**Before-and-after object listings:**
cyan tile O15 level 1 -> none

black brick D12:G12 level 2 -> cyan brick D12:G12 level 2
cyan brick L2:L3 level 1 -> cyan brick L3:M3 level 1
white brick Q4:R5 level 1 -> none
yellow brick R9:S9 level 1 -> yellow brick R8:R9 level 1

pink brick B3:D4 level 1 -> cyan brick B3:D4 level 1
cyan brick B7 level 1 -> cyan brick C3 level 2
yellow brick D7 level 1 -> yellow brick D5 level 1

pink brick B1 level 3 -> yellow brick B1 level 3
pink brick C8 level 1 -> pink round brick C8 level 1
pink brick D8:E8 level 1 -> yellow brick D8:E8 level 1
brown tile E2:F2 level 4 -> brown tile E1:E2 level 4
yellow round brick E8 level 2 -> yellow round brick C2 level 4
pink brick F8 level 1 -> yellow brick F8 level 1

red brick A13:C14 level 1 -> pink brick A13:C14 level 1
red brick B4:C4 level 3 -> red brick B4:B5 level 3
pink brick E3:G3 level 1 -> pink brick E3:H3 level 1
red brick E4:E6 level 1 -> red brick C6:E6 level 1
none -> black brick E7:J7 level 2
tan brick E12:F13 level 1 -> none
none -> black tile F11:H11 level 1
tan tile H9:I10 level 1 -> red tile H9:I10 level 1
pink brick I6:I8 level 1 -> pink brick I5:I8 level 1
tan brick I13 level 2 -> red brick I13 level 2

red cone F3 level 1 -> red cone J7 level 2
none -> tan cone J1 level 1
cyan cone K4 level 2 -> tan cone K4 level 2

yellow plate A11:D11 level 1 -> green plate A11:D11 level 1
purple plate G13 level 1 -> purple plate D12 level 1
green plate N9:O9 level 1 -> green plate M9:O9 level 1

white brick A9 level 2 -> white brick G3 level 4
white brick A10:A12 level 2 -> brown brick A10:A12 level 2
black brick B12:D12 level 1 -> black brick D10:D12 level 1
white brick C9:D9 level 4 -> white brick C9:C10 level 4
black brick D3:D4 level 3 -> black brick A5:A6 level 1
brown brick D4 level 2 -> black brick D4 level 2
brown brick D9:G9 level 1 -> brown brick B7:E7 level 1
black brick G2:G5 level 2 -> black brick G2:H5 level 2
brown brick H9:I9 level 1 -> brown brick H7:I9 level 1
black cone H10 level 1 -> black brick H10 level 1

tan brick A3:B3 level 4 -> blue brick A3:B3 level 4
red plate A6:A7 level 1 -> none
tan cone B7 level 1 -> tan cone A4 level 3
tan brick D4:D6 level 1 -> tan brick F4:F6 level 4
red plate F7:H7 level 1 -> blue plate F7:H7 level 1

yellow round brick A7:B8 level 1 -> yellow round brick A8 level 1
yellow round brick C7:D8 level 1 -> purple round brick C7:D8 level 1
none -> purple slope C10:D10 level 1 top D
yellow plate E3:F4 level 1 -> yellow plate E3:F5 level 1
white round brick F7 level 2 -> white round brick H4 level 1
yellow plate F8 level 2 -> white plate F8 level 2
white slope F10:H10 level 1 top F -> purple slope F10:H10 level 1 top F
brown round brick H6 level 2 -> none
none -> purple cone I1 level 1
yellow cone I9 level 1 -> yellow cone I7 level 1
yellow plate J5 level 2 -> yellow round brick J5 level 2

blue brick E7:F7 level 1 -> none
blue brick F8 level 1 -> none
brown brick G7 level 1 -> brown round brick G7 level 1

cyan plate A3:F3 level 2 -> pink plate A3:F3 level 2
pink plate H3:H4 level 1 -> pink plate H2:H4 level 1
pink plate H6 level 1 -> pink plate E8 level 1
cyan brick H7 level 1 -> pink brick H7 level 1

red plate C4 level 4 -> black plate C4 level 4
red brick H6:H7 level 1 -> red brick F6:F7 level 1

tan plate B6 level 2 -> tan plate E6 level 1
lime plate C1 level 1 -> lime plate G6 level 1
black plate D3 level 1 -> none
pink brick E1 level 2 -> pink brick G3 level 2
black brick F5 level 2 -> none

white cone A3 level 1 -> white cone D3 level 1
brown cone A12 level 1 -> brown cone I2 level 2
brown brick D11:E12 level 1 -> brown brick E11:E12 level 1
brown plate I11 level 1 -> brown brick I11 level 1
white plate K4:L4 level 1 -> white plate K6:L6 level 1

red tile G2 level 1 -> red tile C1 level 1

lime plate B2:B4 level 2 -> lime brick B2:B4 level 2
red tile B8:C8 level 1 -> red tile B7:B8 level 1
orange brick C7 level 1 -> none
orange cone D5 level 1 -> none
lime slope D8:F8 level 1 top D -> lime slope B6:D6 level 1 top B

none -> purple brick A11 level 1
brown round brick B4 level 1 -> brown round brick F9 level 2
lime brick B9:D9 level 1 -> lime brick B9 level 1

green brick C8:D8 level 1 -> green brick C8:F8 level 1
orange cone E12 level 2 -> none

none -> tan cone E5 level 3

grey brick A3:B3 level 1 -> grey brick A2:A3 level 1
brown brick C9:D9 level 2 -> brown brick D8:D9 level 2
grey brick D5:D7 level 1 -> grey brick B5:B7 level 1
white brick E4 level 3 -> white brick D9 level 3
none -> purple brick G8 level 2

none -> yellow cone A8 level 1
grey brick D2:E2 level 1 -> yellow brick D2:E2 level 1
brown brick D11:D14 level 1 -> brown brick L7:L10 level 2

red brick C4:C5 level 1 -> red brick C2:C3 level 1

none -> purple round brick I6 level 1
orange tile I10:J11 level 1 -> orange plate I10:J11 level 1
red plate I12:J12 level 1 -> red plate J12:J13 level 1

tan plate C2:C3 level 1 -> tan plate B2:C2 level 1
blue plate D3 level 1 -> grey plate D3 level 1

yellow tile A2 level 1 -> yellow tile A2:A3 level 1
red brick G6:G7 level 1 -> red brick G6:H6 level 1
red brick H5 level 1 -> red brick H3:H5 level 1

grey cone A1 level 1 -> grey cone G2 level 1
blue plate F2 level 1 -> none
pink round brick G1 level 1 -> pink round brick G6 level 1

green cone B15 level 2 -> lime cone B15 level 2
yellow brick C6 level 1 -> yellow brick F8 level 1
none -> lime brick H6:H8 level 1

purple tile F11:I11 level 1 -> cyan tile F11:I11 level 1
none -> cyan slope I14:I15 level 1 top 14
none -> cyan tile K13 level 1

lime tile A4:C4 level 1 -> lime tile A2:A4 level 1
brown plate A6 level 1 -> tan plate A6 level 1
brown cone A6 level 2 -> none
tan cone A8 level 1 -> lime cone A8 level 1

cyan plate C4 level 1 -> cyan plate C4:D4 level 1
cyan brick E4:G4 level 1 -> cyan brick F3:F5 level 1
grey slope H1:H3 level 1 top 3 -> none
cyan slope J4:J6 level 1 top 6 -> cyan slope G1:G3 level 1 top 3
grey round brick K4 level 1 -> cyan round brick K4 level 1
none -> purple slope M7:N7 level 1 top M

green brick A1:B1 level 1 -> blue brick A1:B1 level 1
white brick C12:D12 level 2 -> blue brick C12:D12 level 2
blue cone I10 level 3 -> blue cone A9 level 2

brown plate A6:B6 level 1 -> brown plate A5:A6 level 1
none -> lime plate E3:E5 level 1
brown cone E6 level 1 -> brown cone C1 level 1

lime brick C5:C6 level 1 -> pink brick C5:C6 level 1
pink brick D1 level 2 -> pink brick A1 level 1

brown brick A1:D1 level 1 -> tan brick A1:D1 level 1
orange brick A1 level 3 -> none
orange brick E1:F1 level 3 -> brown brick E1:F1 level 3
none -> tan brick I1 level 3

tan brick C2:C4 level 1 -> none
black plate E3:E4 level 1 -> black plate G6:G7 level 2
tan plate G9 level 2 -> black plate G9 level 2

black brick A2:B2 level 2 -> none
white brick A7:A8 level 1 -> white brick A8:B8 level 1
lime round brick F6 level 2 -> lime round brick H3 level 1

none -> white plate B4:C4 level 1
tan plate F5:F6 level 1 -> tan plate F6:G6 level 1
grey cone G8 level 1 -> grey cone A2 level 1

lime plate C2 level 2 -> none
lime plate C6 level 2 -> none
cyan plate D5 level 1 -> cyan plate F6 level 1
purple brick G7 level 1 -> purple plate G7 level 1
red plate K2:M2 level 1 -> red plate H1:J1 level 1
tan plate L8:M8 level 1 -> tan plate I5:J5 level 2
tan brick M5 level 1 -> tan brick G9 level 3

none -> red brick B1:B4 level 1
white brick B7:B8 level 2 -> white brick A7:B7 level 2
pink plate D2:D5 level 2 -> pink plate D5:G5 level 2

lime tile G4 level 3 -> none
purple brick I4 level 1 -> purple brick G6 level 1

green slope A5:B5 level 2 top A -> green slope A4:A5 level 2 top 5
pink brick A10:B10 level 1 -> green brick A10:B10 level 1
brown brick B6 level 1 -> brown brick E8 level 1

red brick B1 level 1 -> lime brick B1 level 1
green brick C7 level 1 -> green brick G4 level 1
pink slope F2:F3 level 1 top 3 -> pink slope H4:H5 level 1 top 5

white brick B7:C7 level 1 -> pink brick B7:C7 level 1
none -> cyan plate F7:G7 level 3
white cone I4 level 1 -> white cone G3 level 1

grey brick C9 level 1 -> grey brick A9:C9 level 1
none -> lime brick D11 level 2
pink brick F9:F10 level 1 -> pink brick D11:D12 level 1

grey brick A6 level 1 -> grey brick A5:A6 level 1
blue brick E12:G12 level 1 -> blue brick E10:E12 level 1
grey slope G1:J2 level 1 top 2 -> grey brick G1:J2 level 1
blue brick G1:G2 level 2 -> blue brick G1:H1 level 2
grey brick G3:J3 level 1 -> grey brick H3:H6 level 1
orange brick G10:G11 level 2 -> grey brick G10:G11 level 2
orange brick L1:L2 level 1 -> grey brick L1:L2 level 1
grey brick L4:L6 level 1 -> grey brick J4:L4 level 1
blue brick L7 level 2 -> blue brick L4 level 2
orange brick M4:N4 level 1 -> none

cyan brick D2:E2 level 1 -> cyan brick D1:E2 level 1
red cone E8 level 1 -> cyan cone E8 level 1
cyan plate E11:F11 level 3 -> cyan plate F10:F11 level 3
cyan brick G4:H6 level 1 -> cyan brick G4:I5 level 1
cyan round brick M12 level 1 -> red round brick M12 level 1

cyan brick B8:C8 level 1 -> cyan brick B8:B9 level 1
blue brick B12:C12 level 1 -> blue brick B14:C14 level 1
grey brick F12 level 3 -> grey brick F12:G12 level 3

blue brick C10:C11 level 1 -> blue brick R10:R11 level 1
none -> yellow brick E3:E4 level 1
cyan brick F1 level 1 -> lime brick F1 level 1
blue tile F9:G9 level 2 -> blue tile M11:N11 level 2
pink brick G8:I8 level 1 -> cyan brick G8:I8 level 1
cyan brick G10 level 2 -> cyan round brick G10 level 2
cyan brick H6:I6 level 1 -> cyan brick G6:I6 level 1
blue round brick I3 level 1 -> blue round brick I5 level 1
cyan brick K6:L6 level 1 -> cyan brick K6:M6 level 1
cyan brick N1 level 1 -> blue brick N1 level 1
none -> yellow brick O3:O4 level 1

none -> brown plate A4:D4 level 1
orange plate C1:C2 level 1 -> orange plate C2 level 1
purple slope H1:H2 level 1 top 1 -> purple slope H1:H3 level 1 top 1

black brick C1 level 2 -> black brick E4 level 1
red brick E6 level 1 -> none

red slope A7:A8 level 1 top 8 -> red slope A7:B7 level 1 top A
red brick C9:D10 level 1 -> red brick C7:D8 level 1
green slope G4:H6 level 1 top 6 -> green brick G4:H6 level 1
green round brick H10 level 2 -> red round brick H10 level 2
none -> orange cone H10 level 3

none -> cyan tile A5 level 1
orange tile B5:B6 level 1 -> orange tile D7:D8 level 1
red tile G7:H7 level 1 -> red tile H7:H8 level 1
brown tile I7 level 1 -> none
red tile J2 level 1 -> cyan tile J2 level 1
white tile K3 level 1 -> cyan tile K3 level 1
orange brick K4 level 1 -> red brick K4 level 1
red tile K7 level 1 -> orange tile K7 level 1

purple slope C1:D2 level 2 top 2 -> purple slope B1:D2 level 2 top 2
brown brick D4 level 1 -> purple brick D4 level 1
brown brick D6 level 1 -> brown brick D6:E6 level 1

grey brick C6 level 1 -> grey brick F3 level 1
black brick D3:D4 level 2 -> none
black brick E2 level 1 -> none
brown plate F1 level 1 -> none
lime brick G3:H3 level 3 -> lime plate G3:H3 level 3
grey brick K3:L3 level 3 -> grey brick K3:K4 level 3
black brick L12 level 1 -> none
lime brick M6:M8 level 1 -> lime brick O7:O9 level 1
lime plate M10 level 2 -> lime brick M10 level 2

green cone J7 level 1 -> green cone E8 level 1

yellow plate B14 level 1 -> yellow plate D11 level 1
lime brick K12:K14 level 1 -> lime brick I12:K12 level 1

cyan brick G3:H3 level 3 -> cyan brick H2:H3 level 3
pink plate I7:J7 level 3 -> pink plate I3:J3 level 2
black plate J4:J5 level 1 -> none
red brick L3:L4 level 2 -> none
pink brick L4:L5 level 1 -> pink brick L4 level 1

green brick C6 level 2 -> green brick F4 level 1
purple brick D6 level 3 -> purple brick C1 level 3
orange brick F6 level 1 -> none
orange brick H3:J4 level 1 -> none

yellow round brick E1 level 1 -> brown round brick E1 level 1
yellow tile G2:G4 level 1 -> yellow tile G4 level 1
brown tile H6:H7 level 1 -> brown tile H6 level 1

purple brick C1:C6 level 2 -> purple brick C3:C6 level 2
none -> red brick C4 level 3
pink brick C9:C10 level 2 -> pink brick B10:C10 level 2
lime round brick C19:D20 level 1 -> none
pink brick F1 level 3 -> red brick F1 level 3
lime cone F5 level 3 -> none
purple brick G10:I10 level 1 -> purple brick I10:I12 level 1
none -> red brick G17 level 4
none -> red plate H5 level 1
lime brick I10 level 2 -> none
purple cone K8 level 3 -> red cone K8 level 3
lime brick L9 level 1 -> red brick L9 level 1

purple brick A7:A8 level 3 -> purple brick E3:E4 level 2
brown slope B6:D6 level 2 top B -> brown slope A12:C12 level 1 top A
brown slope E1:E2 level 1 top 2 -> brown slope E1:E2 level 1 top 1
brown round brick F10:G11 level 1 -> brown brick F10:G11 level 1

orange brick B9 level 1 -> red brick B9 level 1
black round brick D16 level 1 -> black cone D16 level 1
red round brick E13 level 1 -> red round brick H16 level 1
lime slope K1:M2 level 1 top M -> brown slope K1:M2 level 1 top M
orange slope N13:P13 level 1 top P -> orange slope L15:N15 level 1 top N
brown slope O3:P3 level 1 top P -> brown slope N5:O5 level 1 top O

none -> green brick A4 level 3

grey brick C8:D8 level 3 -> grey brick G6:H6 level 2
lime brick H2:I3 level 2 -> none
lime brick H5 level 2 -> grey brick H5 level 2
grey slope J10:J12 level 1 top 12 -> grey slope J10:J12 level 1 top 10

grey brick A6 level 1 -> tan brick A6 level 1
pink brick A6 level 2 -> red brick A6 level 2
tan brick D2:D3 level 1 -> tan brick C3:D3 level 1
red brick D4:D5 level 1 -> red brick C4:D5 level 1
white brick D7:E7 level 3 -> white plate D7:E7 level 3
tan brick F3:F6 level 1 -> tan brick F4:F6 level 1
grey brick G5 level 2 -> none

**What is being asked:** Reproduce, word for word and in full, only the lines above that start at the line with "none -> orange cone H10 level 3" and run through the line with "yellow plate B14", both ends included.

**The completed task:**
none -> orange cone H10 level 3

none -> cyan tile A5 level 1
orange tile B5:B6 level 1 -> orange tile D7:D8 level 1
red tile G7:H7 level 1 -> red tile H7:H8 level 1
brown tile I7 level 1 -> none
red tile J2 level 1 -> cyan tile J2 level 1
white tile K3 level 1 -> cyan tile K3 level 1
orange brick K4 level 1 -> red brick K4 level 1
red tile K7 level 1 -> orange tile K7 level 1

purple slope C1:D2 level 2 top 2 -> purple slope B1:D2 level 2 top 2
brown brick D4 level 1 -> purple brick D4 level 1
brown brick D6 level 1 -> brown brick D6:E6 level 1

grey brick C6 level 1 -> grey brick F3 level 1
black brick D3:D4 level 2 -> none
black brick E2 level 1 -> none
brown plate F1 level 1 -> none
lime brick G3:H3 level 3 -> lime plate G3:H3 level 3
grey brick K3:L3 level 3 -> grey brick K3:K4 level 3
black brick L12 level 1 -> none
lime brick M6:M8 level 1 -> lime brick O7:O9 level 1
lime plate M10 level 2 -> lime brick M10 level 2

green cone J7 level 1 -> green cone E8 level 1

yellow plate B14 level 1 -> yellow plate D11 level 1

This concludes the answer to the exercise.